WORK TASK: Where does the string "purple" appear? Copy every line of the entries below that holds it.
────────────────
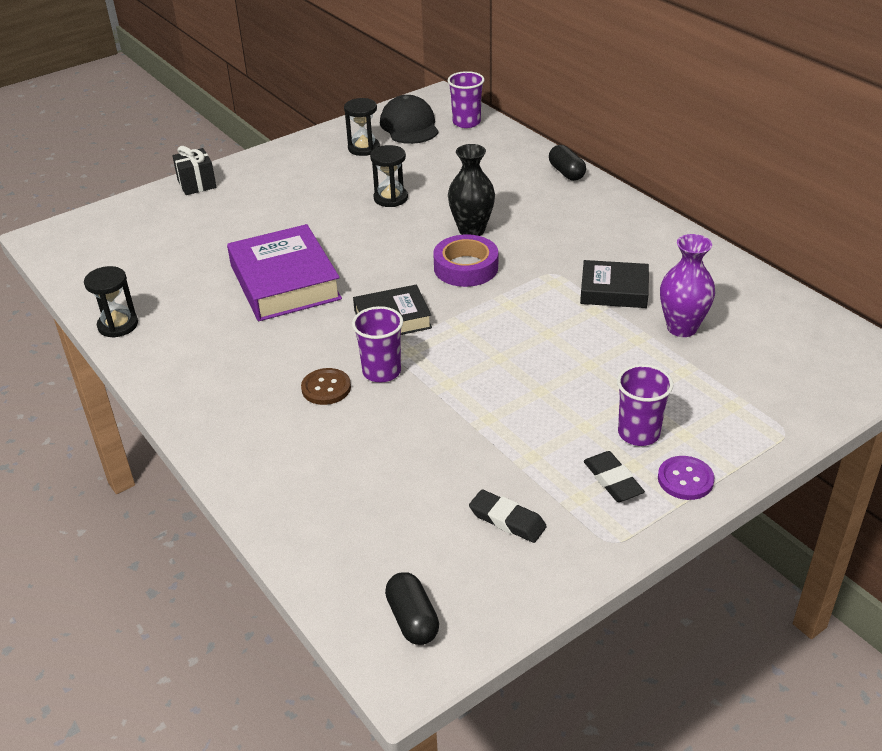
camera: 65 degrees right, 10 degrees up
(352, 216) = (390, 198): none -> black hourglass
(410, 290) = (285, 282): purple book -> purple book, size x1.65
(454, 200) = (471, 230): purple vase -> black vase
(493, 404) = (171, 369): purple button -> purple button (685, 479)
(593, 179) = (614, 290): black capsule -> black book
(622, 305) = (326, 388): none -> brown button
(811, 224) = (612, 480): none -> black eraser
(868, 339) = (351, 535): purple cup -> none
────────────────
RESPONSE TO THE EXERCISE:
(410, 290) = (285, 282): purple book -> purple book, size x1.65
(454, 200) = (471, 230): purple vase -> black vase
(493, 404) = (171, 369): purple button -> purple button (685, 479)
(868, 339) = (351, 535): purple cup -> none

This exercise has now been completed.